#### What to do
Exactly as given, write out the lines from the one containing "Outline 'carcinoma'; reply" through the end of the listing, with both ends included and nothing else.

#### Supplied information
━━━━━━
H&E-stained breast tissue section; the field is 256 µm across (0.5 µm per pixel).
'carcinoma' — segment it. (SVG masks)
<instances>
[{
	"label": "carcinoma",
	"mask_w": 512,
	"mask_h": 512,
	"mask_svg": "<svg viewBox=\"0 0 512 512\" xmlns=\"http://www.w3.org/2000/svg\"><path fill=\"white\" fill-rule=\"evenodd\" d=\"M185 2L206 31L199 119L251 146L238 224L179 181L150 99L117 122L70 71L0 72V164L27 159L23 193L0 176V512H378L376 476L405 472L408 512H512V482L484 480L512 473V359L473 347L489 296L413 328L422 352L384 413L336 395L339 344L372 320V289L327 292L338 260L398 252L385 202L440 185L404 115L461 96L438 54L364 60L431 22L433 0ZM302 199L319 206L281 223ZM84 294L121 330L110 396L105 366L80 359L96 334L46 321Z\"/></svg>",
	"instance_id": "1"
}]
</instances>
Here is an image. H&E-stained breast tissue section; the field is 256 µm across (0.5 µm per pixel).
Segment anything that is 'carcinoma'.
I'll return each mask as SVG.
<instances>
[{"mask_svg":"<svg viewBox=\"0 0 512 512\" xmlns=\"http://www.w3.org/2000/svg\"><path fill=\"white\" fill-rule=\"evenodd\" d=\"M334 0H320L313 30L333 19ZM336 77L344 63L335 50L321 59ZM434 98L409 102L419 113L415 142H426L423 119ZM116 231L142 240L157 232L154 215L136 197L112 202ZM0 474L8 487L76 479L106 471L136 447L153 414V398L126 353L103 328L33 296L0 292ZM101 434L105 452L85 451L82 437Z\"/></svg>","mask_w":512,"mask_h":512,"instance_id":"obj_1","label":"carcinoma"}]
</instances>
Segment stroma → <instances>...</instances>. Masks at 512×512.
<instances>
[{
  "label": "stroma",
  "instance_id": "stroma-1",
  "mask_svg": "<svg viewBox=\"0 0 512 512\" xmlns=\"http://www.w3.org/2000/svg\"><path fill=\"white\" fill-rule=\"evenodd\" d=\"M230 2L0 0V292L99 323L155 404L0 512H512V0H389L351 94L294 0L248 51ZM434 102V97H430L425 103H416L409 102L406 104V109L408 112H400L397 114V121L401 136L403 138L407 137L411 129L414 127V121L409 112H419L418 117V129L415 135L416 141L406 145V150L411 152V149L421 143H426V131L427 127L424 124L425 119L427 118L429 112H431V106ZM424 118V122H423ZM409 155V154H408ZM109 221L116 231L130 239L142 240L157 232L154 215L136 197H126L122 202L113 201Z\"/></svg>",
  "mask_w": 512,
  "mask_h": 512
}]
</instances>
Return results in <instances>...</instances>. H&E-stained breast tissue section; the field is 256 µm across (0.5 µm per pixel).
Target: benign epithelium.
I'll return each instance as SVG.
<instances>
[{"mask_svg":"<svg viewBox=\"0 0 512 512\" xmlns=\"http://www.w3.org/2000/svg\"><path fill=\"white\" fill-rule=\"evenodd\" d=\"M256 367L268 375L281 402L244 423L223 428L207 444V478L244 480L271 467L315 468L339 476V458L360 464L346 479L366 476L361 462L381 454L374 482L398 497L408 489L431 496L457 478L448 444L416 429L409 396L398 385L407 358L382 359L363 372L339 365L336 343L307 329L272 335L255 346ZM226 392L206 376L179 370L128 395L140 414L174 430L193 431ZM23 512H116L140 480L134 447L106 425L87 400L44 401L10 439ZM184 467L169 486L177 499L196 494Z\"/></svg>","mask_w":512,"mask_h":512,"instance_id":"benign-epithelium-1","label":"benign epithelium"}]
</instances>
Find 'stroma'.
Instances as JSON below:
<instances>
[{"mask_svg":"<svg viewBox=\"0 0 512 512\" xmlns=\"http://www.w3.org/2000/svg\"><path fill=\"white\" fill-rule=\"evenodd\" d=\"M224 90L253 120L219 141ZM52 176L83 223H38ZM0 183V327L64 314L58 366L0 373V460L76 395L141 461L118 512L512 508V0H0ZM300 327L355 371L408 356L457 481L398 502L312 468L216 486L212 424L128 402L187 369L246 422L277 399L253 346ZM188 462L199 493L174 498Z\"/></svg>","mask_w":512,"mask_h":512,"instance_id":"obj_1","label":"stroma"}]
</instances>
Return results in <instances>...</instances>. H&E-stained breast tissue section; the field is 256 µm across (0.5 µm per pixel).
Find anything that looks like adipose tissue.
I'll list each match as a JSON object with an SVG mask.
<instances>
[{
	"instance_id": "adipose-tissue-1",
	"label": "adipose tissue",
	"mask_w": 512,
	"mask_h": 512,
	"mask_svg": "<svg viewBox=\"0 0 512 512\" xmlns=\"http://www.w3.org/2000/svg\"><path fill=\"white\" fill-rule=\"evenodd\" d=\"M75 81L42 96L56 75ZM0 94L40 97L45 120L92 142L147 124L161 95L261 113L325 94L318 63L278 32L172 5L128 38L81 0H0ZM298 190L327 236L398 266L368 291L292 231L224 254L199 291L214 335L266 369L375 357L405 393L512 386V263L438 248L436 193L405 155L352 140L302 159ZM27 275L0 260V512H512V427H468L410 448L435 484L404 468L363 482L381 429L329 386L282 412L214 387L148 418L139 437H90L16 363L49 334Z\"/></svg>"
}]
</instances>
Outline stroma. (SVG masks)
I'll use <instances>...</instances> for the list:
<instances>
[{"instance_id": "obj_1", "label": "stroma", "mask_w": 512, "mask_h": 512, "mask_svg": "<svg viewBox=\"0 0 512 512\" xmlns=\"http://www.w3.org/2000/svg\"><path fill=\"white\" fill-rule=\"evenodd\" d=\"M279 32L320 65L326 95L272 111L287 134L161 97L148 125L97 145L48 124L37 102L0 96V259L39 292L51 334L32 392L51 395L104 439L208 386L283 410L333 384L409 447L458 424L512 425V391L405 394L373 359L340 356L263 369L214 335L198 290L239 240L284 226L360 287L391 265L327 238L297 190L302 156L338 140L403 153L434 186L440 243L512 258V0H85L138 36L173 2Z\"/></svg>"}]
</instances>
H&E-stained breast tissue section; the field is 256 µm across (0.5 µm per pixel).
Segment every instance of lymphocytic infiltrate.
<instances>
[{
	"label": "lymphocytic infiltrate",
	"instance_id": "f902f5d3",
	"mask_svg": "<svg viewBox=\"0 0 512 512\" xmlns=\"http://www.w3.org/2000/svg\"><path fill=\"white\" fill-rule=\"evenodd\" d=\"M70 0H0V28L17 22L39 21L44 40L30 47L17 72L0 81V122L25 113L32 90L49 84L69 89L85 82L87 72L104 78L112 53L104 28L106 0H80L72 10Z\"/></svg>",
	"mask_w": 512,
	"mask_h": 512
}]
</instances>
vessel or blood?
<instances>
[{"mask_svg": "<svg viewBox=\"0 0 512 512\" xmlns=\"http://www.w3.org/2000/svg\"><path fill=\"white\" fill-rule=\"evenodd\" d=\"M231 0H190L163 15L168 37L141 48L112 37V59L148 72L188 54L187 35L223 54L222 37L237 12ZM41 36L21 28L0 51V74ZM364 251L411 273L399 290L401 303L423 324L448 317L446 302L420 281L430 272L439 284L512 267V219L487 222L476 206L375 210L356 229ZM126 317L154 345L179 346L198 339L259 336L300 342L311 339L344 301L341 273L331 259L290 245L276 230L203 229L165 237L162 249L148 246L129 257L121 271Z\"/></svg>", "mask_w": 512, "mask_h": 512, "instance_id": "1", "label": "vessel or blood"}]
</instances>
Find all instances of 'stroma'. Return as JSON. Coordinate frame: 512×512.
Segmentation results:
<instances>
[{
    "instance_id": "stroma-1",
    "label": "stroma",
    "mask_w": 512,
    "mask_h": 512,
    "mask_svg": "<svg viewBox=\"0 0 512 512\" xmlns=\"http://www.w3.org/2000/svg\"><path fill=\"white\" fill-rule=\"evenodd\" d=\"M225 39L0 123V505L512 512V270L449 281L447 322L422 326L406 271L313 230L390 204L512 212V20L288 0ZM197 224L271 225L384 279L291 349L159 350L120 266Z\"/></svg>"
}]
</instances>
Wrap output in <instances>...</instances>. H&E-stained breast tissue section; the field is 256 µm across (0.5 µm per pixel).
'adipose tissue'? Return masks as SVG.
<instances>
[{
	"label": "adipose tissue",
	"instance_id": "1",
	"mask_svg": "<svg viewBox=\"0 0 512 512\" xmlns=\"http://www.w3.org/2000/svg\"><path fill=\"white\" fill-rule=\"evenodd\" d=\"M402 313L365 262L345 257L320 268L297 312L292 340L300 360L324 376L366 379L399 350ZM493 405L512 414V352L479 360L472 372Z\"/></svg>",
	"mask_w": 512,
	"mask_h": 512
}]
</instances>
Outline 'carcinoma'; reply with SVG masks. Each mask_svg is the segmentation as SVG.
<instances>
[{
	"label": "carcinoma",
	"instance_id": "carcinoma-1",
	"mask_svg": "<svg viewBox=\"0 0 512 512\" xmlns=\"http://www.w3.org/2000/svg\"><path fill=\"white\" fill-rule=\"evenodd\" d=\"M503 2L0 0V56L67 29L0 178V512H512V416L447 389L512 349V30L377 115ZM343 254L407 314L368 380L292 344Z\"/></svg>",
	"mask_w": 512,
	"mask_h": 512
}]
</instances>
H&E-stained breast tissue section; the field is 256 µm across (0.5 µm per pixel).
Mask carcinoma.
━━━━━━
#### Right answer
Outline 'carcinoma'; reply with SVG masks. Each mask_svg is the segmentation as SVG.
<instances>
[{
	"label": "carcinoma",
	"instance_id": "carcinoma-1",
	"mask_svg": "<svg viewBox=\"0 0 512 512\" xmlns=\"http://www.w3.org/2000/svg\"><path fill=\"white\" fill-rule=\"evenodd\" d=\"M503 2L0 0V56L67 29L0 178V512H512V416L447 389L512 349V30L377 115ZM343 254L407 314L368 380L292 344Z\"/></svg>",
	"mask_w": 512,
	"mask_h": 512
}]
</instances>
H&E-stained breast tissue section; the field is 256 µm across (0.5 µm per pixel).
Mask carcinoma.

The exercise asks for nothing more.